### Brief
Exact copies of the lines from the one with "RTC pin SQW: D8 -> D3" through the last line of the entries, and no pictures, make up the answer.

### Material provided
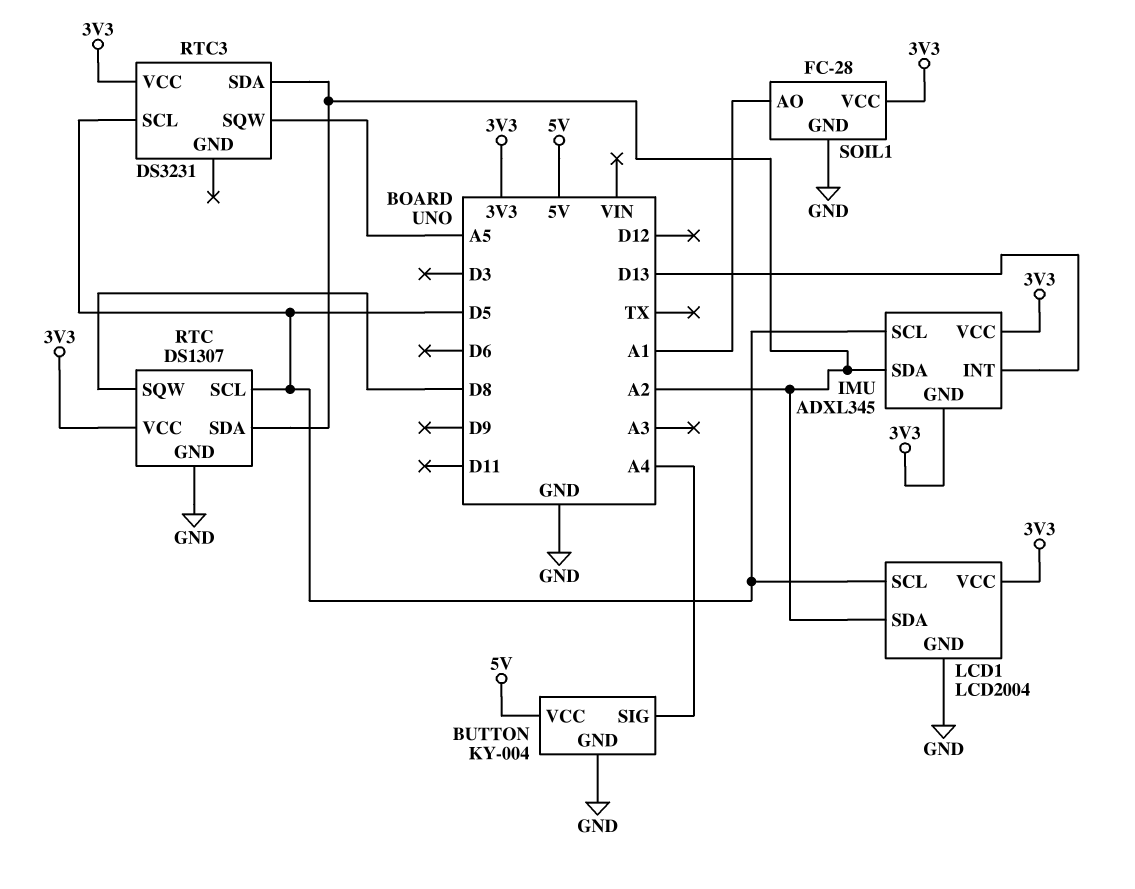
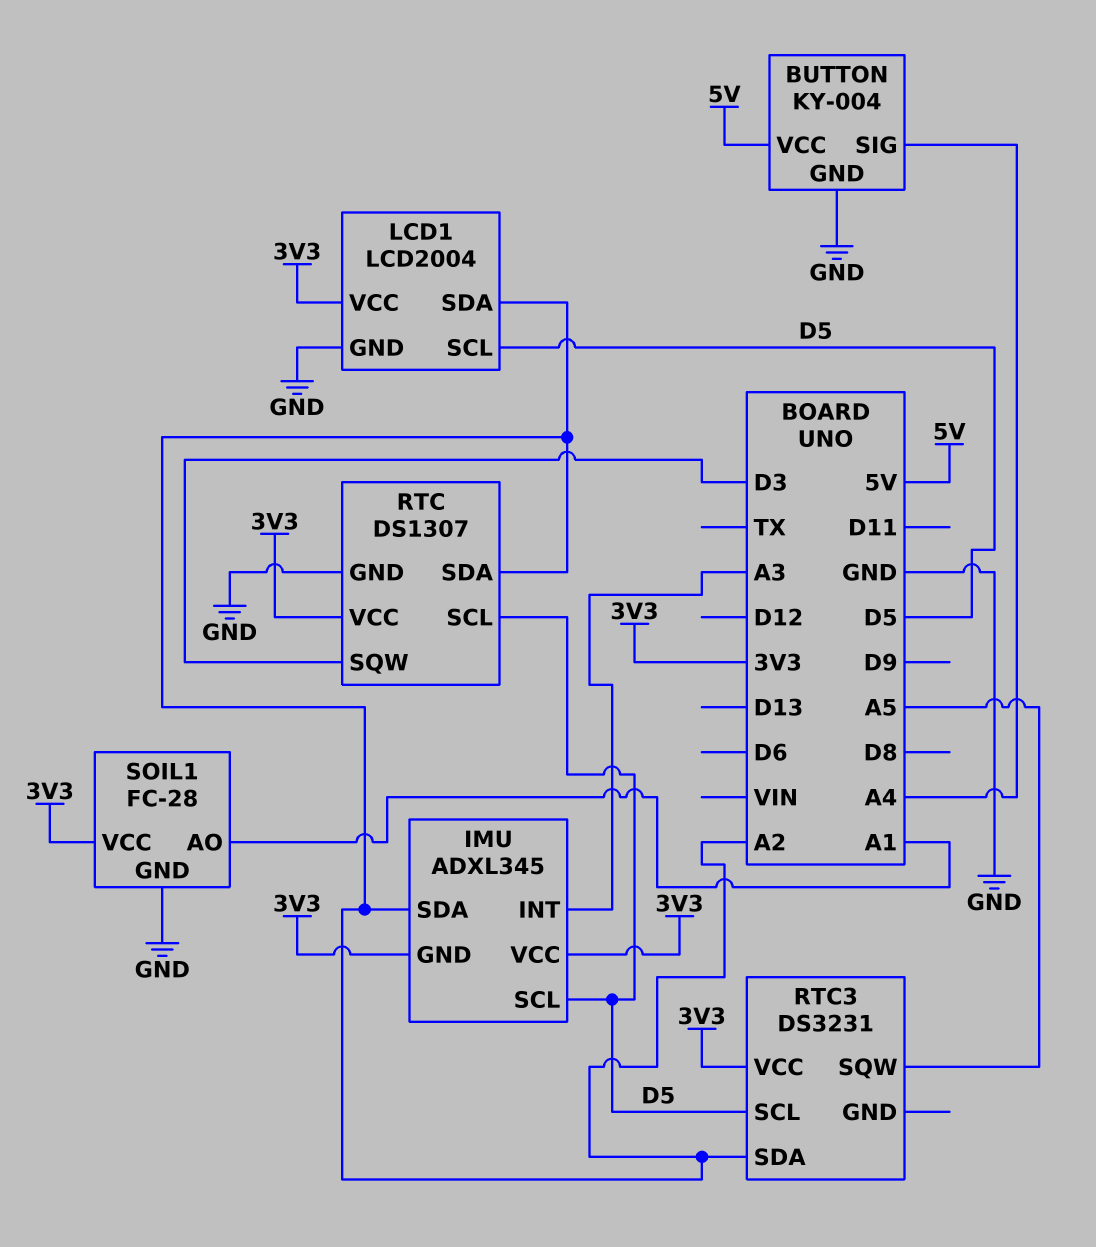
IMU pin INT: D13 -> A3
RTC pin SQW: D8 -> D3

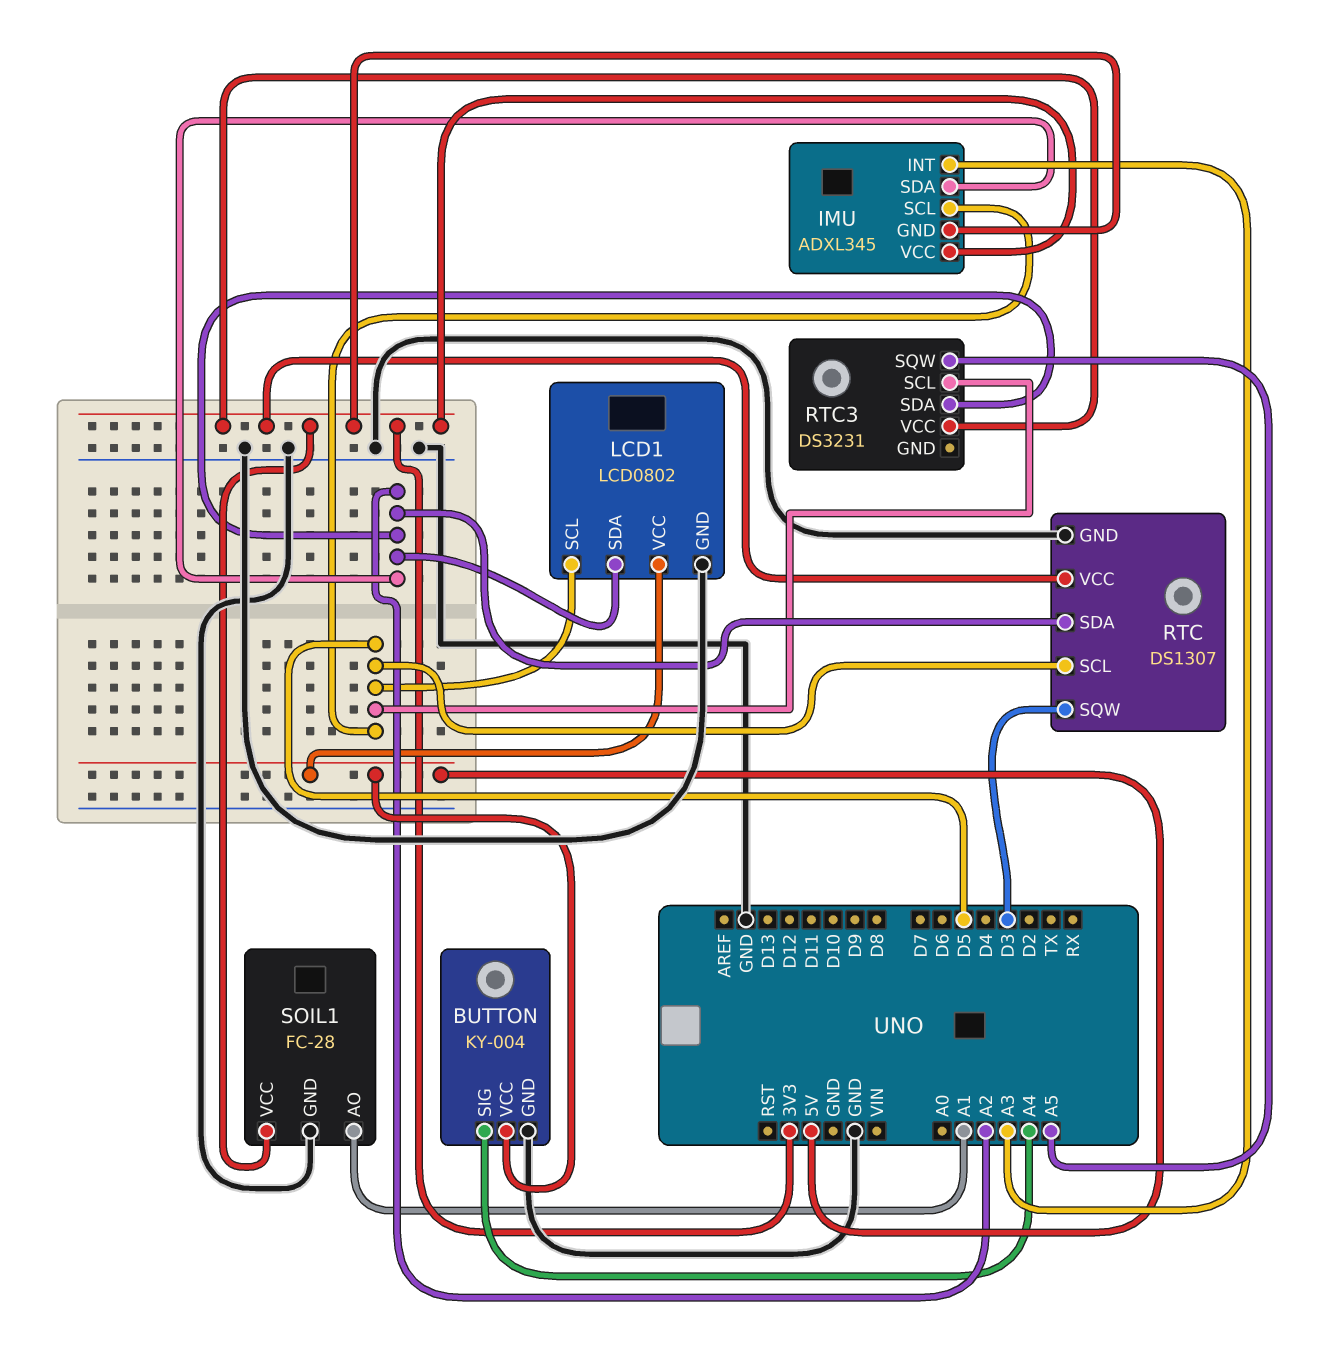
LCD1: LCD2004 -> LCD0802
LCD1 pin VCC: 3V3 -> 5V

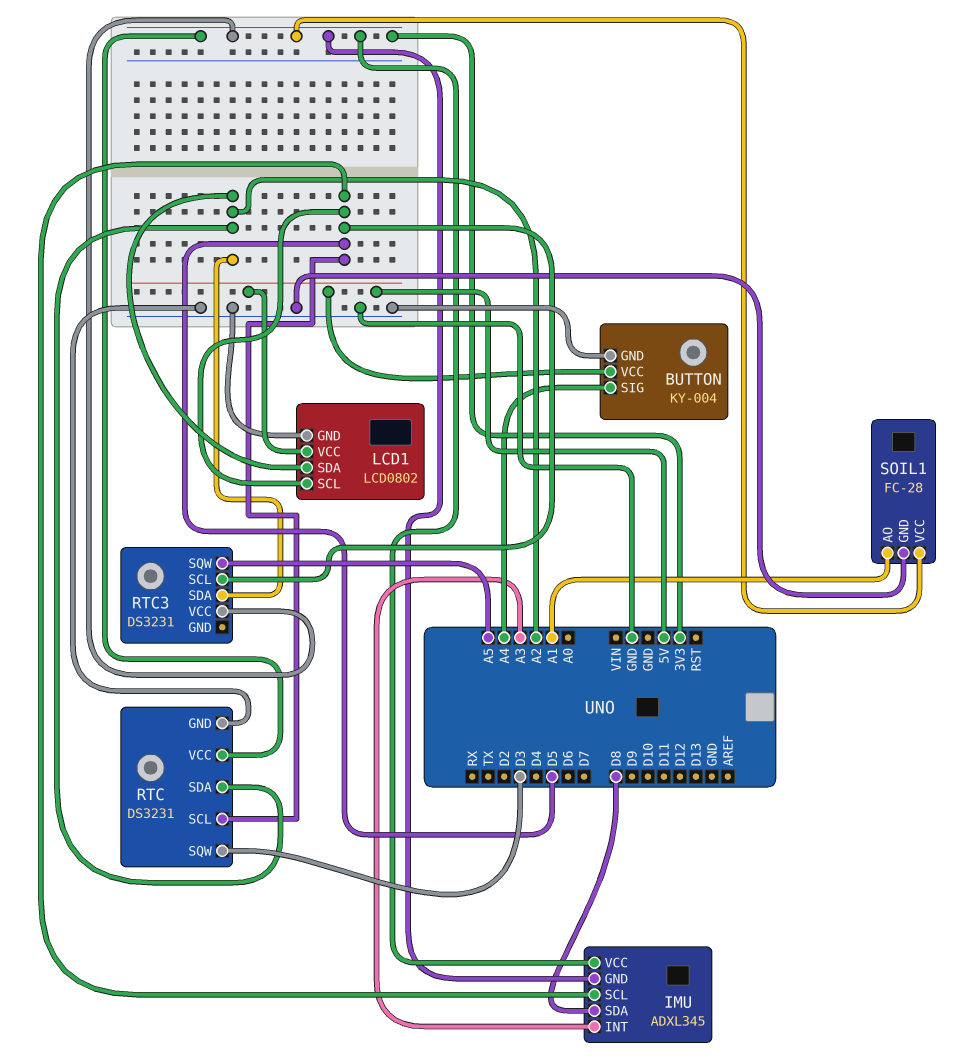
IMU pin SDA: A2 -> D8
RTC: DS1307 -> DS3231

### Solution to this exercise
RTC pin SQW: D8 -> D3

LCD1: LCD2004 -> LCD0802
LCD1 pin VCC: 3V3 -> 5V

IMU pin SDA: A2 -> D8
RTC: DS1307 -> DS3231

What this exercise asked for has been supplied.